---- DATASET ROWS
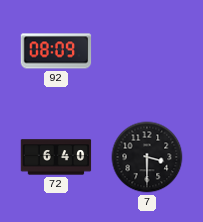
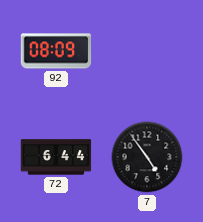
72: 6:40 -> 6:44
7: 3:30 -> 4:54
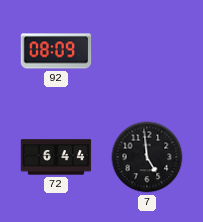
7: 4:54 -> 4:59
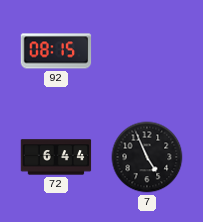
92: 08:09 -> 08:15
7: 4:59 -> 4:56
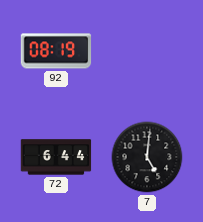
92: 08:15 -> 08:19
7: 4:56 -> 5:01
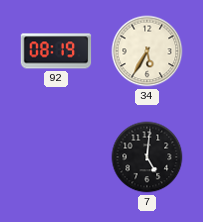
34: none -> 5:35
72: 6:44 -> none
--------
=== AIM OF THE TASK ===
Turn the data above into a JSON list of strings, one string per line, skipping blank lines. Leave the pictures out.

=== RESPONSE TO THIS TASK ===
[
  "72: 6:40 -> 6:44",
  "7: 3:30 -> 4:54",
  "7: 4:54 -> 4:59",
  "92: 08:09 -> 08:15",
  "7: 4:59 -> 4:56",
  "92: 08:15 -> 08:19",
  "7: 4:56 -> 5:01",
  "34: none -> 5:35",
  "72: 6:44 -> none"
]